● **Input data**
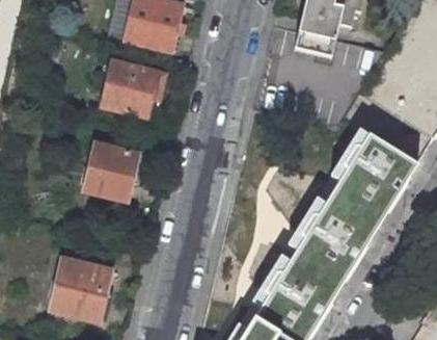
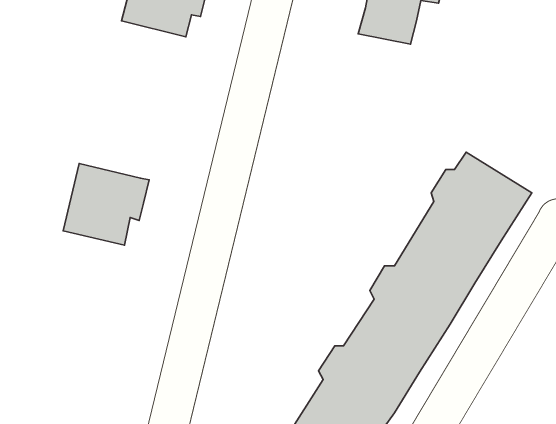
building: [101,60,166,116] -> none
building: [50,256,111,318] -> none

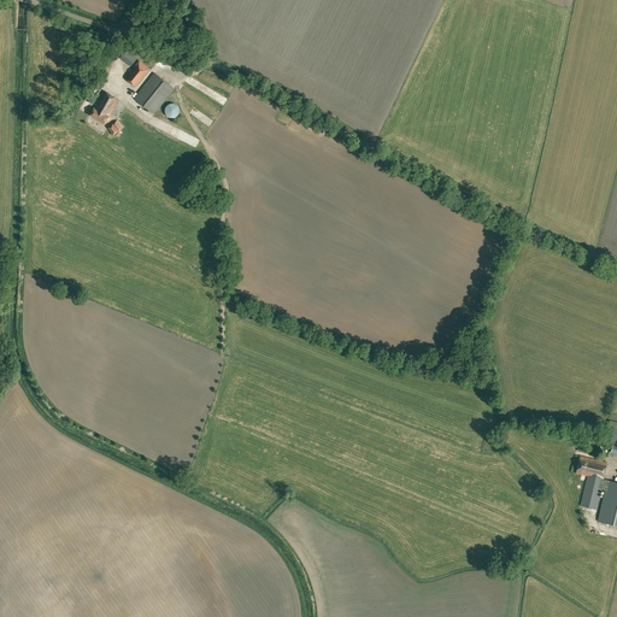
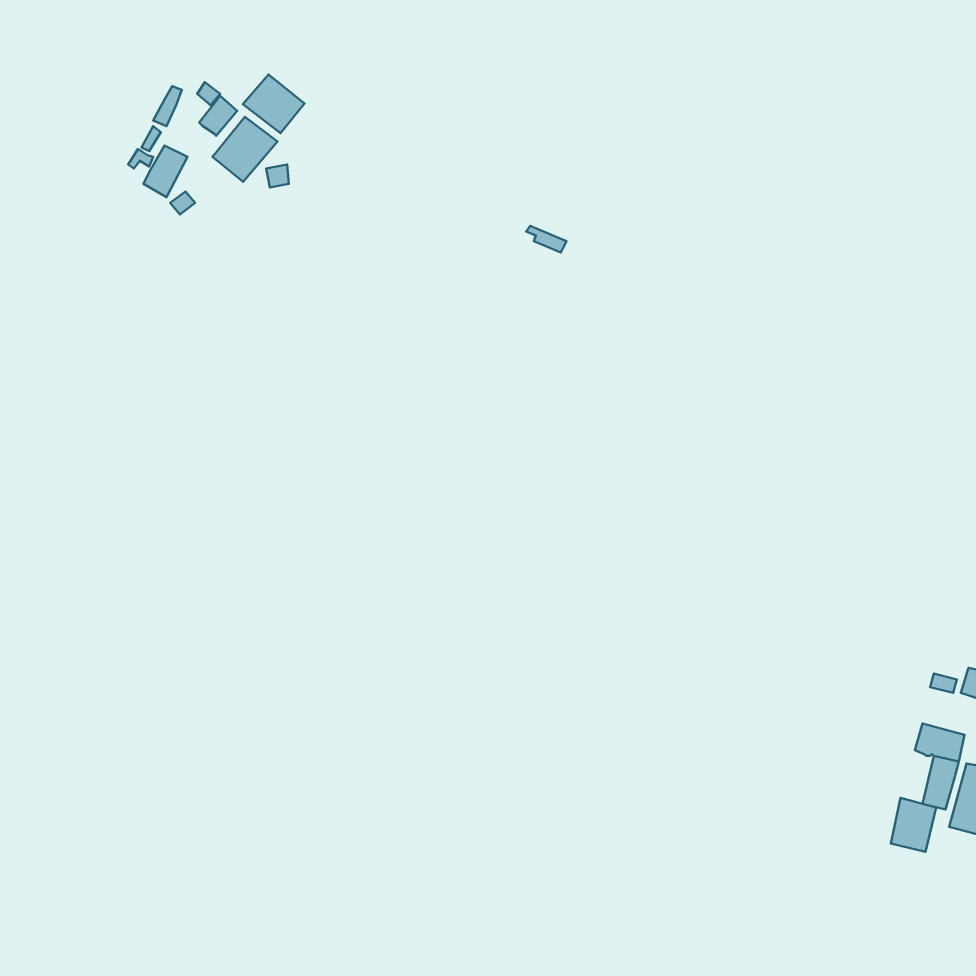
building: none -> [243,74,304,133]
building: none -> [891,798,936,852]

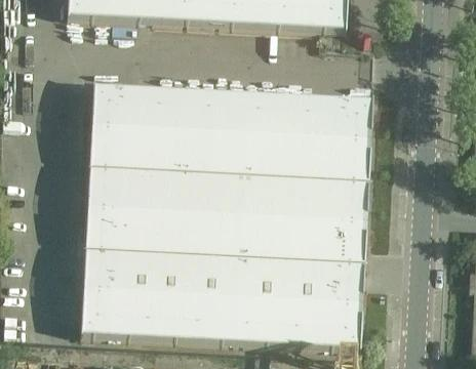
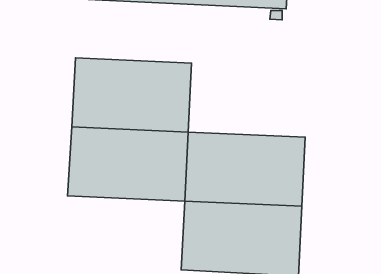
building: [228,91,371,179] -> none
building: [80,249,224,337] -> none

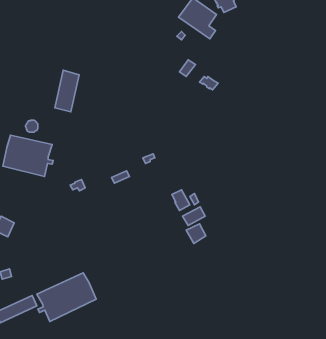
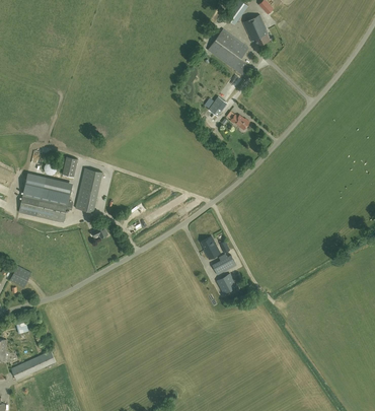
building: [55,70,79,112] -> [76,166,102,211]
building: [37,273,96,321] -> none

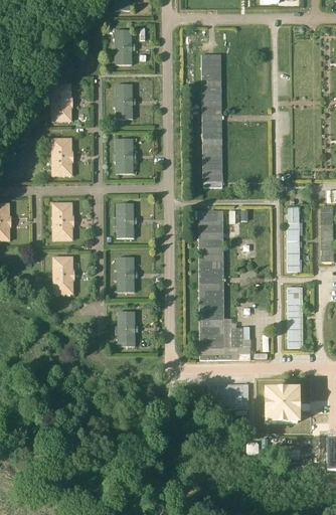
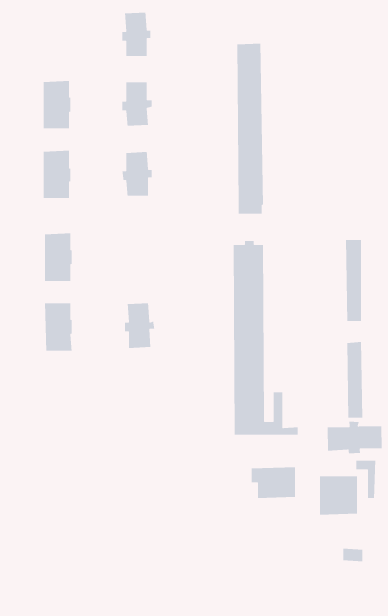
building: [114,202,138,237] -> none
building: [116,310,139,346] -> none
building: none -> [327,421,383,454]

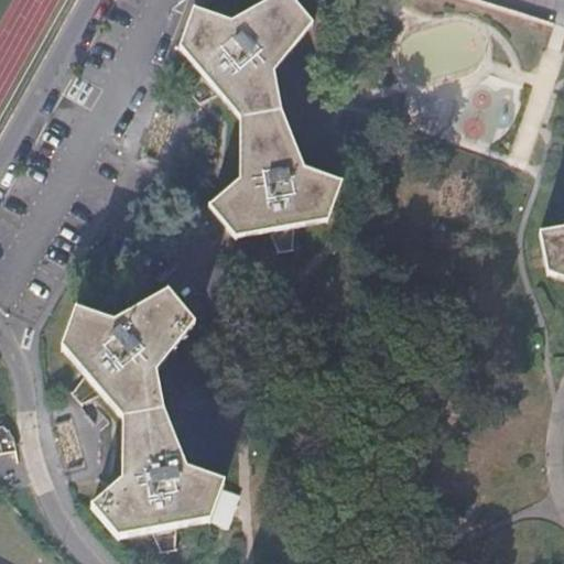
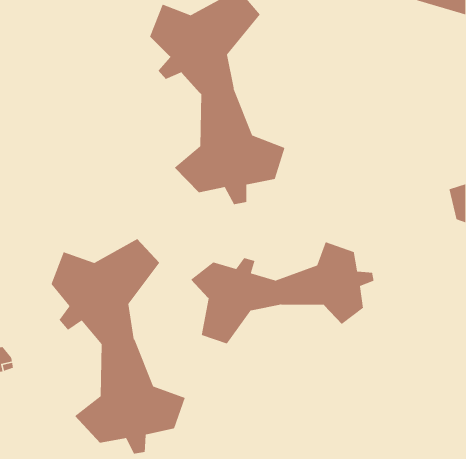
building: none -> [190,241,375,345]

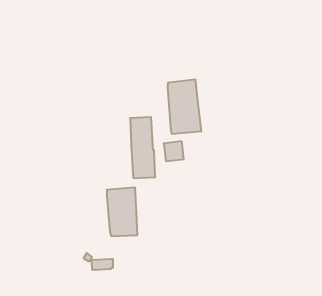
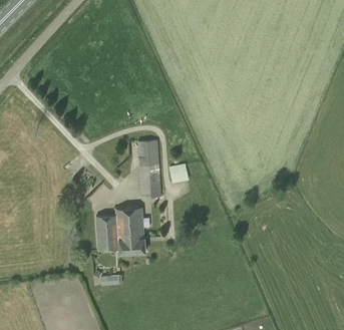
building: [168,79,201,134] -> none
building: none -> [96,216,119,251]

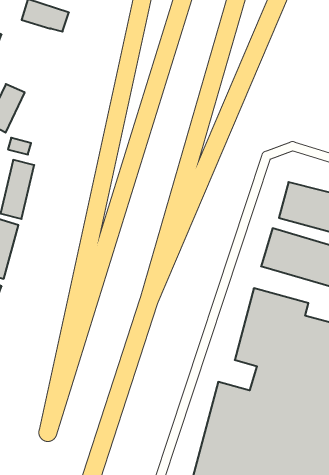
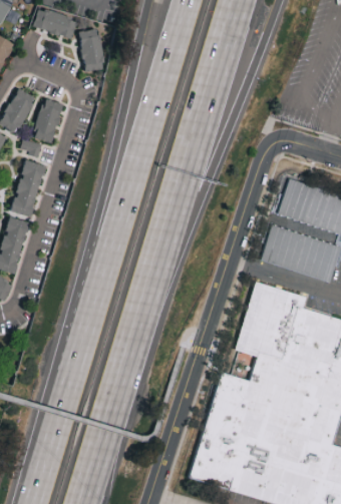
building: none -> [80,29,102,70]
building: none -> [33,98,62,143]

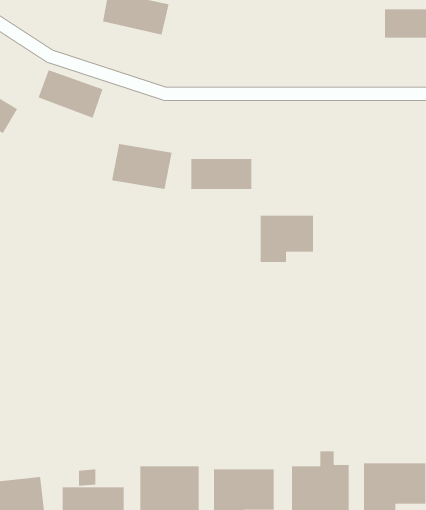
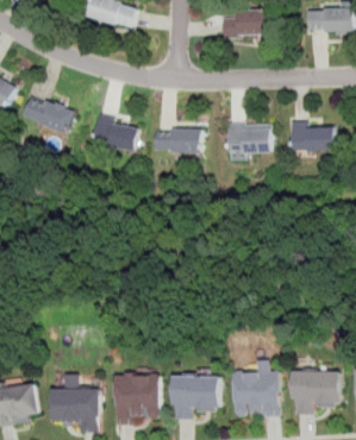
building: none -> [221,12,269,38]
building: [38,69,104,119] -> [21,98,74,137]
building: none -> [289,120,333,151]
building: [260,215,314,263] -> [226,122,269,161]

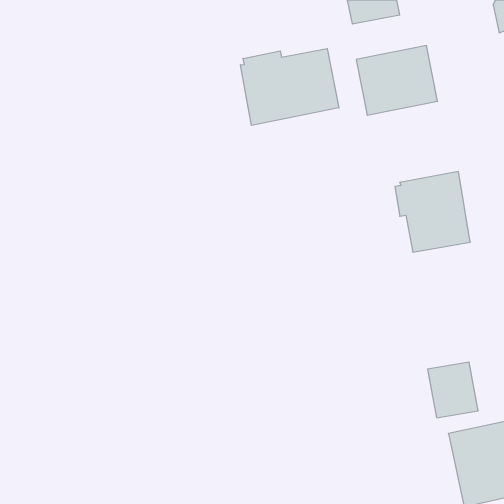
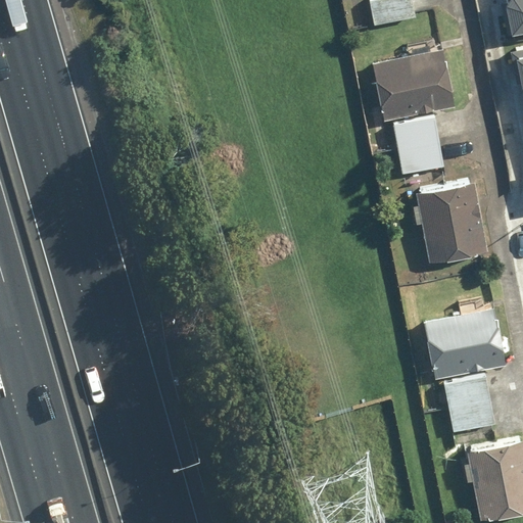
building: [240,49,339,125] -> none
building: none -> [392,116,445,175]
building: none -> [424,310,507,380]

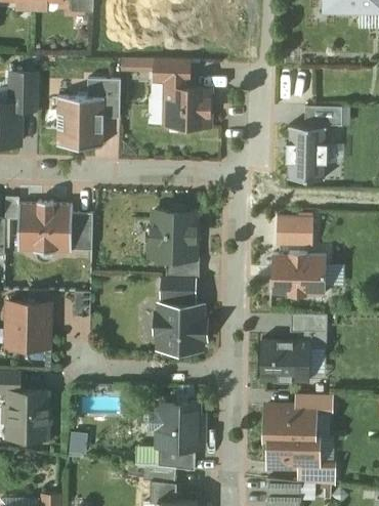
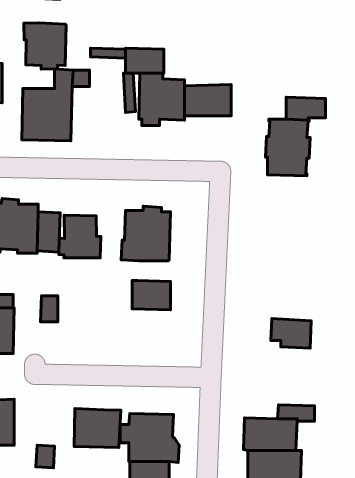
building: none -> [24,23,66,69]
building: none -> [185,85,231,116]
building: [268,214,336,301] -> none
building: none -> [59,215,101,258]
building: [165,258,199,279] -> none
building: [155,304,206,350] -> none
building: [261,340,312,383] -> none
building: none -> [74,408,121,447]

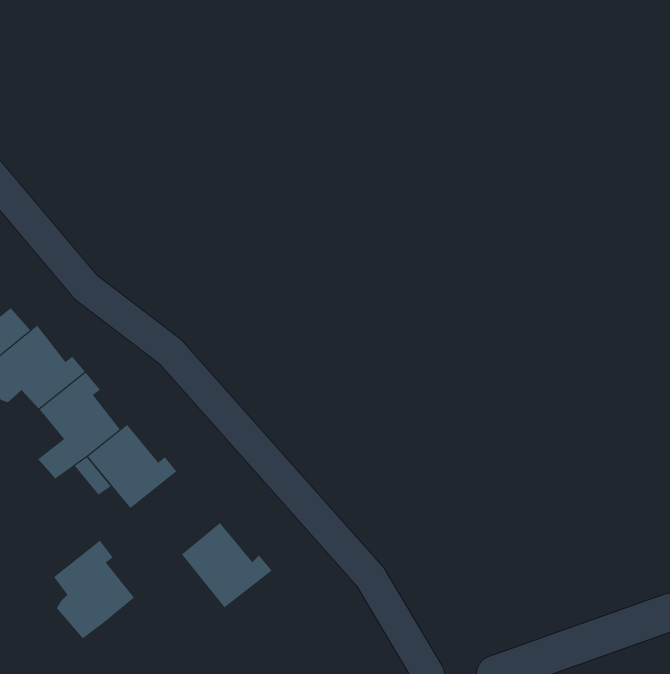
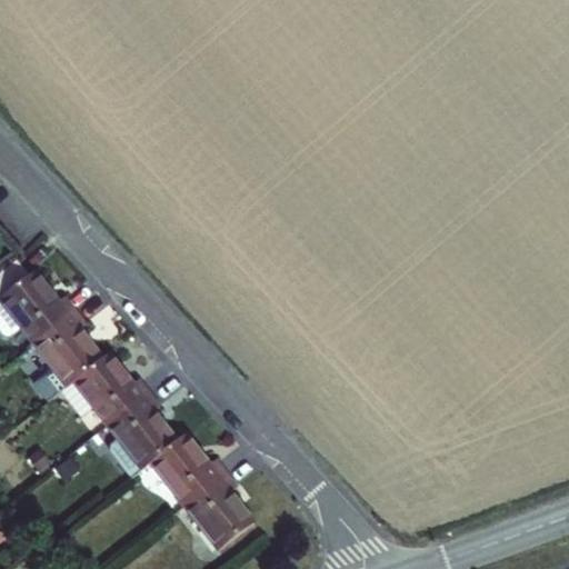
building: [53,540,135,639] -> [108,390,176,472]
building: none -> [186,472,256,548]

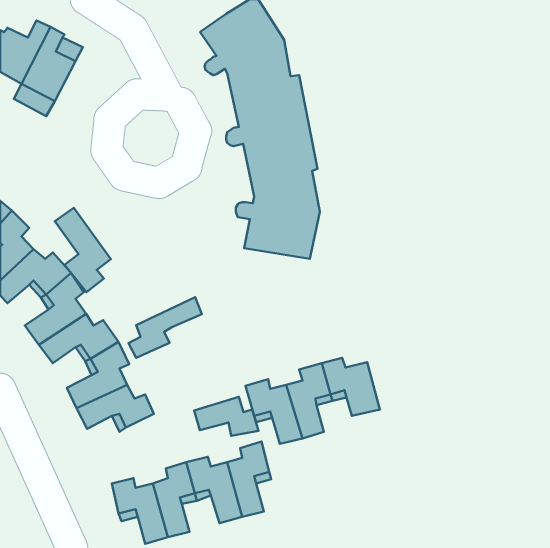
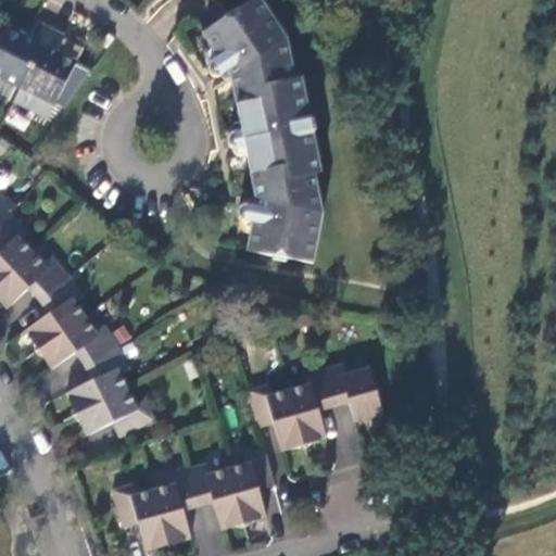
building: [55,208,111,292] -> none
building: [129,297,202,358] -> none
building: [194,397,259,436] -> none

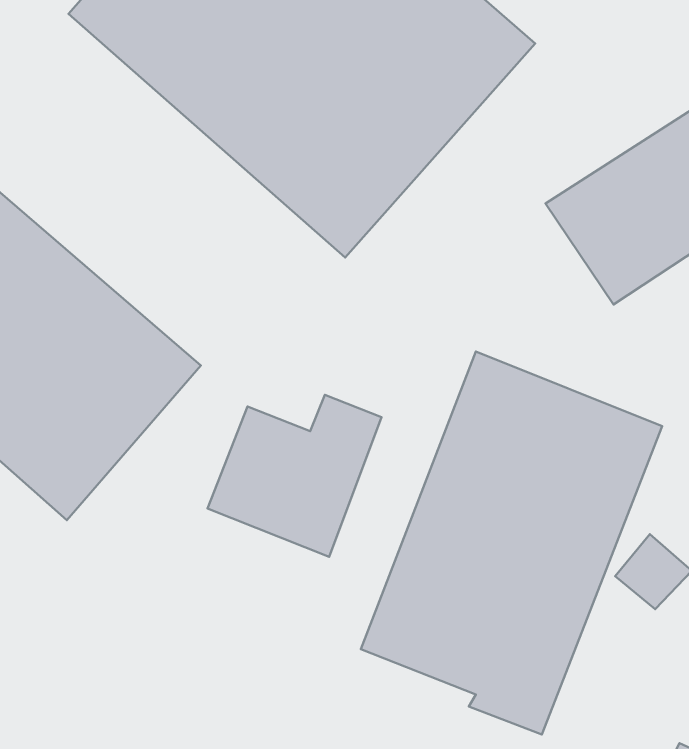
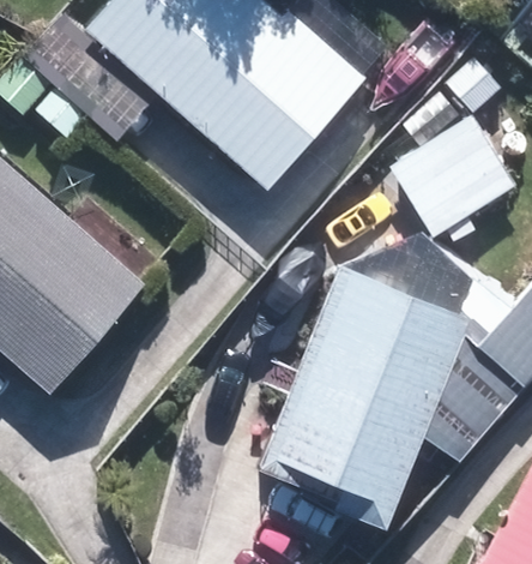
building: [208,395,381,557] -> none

● **Task**
Every last line above must be reproduced as written, and no pictures belong in the copy.

● **Problem solution**
building: [101,60,166,116] -> none
building: [50,256,111,318] -> none

building: none -> [243,74,304,133]
building: none -> [891,798,936,852]

building: [228,91,371,179] -> none
building: [80,249,224,337] -> none

building: [55,70,79,112] -> [76,166,102,211]
building: [37,273,96,321] -> none

building: [114,202,138,237] -> none
building: [116,310,139,346] -> none
building: none -> [327,421,383,454]

building: none -> [190,241,375,345]

building: [168,79,201,134] -> none
building: none -> [96,216,119,251]

building: none -> [80,29,102,70]
building: none -> [33,98,62,143]

building: none -> [221,12,269,38]
building: [38,69,104,119] -> [21,98,74,137]
building: none -> [289,120,333,151]
building: [260,215,314,263] -> [226,122,269,161]

building: [240,49,339,125] -> none
building: none -> [392,116,445,175]
building: none -> [424,310,507,380]

building: none -> [24,23,66,69]
building: none -> [185,85,231,116]
building: [268,214,336,301] -> none
building: none -> [59,215,101,258]
building: [165,258,199,279] -> none
building: [155,304,206,350] -> none
building: [261,340,312,383] -> none
building: none -> [74,408,121,447]

building: [53,540,135,639] -> [108,390,176,472]
building: none -> [186,472,256,548]

building: [55,208,111,292] -> none
building: [129,297,202,358] -> none
building: [194,397,259,436] -> none

building: [208,395,381,557] -> none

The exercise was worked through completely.